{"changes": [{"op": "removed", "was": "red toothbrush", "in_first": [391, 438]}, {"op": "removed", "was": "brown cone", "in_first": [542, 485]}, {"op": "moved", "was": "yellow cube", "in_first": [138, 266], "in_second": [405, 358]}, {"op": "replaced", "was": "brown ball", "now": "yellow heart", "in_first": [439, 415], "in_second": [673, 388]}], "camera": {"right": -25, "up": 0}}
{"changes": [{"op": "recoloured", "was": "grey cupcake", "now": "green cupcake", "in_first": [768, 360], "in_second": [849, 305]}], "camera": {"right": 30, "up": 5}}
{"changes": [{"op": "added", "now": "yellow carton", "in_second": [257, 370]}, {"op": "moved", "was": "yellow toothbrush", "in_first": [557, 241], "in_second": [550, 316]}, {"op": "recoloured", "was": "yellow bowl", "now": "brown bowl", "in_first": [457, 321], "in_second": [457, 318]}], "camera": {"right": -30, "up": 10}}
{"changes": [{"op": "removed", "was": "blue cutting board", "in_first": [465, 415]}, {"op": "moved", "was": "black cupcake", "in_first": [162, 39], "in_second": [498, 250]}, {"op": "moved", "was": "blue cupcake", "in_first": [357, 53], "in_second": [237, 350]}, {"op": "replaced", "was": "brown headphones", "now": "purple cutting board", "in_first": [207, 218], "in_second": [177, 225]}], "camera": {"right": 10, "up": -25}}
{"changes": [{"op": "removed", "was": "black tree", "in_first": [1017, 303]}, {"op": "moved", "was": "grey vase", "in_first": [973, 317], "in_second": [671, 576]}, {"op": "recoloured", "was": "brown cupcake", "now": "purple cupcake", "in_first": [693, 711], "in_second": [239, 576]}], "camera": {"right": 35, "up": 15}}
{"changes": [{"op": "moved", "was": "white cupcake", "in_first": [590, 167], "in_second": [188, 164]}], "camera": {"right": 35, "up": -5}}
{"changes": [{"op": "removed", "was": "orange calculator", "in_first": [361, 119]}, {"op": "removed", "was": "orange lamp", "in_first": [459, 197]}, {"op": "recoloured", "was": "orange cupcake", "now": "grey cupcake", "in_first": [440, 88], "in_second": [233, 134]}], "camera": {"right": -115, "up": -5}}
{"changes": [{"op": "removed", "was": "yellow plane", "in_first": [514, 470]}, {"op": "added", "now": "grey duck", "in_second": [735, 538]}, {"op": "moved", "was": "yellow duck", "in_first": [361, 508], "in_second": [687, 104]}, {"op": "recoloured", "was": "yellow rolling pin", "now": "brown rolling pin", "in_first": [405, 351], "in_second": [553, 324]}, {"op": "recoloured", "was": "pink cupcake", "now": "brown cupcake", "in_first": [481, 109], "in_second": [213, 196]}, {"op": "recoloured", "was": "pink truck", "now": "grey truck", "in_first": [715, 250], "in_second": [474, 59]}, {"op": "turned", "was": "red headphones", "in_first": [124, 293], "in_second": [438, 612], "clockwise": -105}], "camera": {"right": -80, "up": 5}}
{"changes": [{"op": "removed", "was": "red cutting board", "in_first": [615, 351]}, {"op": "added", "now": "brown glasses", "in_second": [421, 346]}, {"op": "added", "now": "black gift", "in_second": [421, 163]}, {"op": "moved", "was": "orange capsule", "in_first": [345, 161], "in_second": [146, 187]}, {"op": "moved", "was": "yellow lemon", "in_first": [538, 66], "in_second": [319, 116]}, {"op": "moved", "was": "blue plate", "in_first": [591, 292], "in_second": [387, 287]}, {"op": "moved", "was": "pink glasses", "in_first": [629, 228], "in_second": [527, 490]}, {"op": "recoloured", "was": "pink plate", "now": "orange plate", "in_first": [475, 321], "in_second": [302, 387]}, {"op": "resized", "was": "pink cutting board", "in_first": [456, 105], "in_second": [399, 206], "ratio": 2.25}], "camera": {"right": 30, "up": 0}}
-=-=-=-=-
## [BRIEF]
When you retype the entries above, keep every line identical to the source.

## [TASK RESULT]
{"changes": [{"op": "removed", "was": "red toothbrush", "in_first": [391, 438]}, {"op": "removed", "was": "brown cone", "in_first": [542, 485]}, {"op": "moved", "was": "yellow cube", "in_first": [138, 266], "in_second": [405, 358]}, {"op": "replaced", "was": "brown ball", "now": "yellow heart", "in_first": [439, 415], "in_second": [673, 388]}], "camera": {"right": -25, "up": 0}}
{"changes": [{"op": "recoloured", "was": "grey cupcake", "now": "green cupcake", "in_first": [768, 360], "in_second": [849, 305]}], "camera": {"right": 30, "up": 5}}
{"changes": [{"op": "added", "now": "yellow carton", "in_second": [257, 370]}, {"op": "moved", "was": "yellow toothbrush", "in_first": [557, 241], "in_second": [550, 316]}, {"op": "recoloured", "was": "yellow bowl", "now": "brown bowl", "in_first": [457, 321], "in_second": [457, 318]}], "camera": {"right": -30, "up": 10}}
{"changes": [{"op": "removed", "was": "blue cutting board", "in_first": [465, 415]}, {"op": "moved", "was": "black cupcake", "in_first": [162, 39], "in_second": [498, 250]}, {"op": "moved", "was": "blue cupcake", "in_first": [357, 53], "in_second": [237, 350]}, {"op": "replaced", "was": "brown headphones", "now": "purple cutting board", "in_first": [207, 218], "in_second": [177, 225]}], "camera": {"right": 10, "up": -25}}
{"changes": [{"op": "removed", "was": "black tree", "in_first": [1017, 303]}, {"op": "moved", "was": "grey vase", "in_first": [973, 317], "in_second": [671, 576]}, {"op": "recoloured", "was": "brown cupcake", "now": "purple cupcake", "in_first": [693, 711], "in_second": [239, 576]}], "camera": {"right": 35, "up": 15}}
{"changes": [{"op": "moved", "was": "white cupcake", "in_first": [590, 167], "in_second": [188, 164]}], "camera": {"right": 35, "up": -5}}
{"changes": [{"op": "removed", "was": "orange calculator", "in_first": [361, 119]}, {"op": "removed", "was": "orange lamp", "in_first": [459, 197]}, {"op": "recoloured", "was": "orange cupcake", "now": "grey cupcake", "in_first": [440, 88], "in_second": [233, 134]}], "camera": {"right": -115, "up": -5}}
{"changes": [{"op": "removed", "was": "yellow plane", "in_first": [514, 470]}, {"op": "added", "now": "grey duck", "in_second": [735, 538]}, {"op": "moved", "was": "yellow duck", "in_first": [361, 508], "in_second": [687, 104]}, {"op": "recoloured", "was": "yellow rolling pin", "now": "brown rolling pin", "in_first": [405, 351], "in_second": [553, 324]}, {"op": "recoloured", "was": "pink cupcake", "now": "brown cupcake", "in_first": [481, 109], "in_second": [213, 196]}, {"op": "recoloured", "was": "pink truck", "now": "grey truck", "in_first": [715, 250], "in_second": [474, 59]}, {"op": "turned", "was": "red headphones", "in_first": [124, 293], "in_second": [438, 612], "clockwise": -105}], "camera": {"right": -80, "up": 5}}
{"changes": [{"op": "removed", "was": "red cutting board", "in_first": [615, 351]}, {"op": "added", "now": "brown glasses", "in_second": [421, 346]}, {"op": "added", "now": "black gift", "in_second": [421, 163]}, {"op": "moved", "was": "orange capsule", "in_first": [345, 161], "in_second": [146, 187]}, {"op": "moved", "was": "yellow lemon", "in_first": [538, 66], "in_second": [319, 116]}, {"op": "moved", "was": "blue plate", "in_first": [591, 292], "in_second": [387, 287]}, {"op": "moved", "was": "pink glasses", "in_first": [629, 228], "in_second": [527, 490]}, {"op": "recoloured", "was": "pink plate", "now": "orange plate", "in_first": [475, 321], "in_second": [302, 387]}, {"op": "resized", "was": "pink cutting board", "in_first": [456, 105], "in_second": [399, 206], "ratio": 2.25}], "camera": {"right": 30, "up": 0}}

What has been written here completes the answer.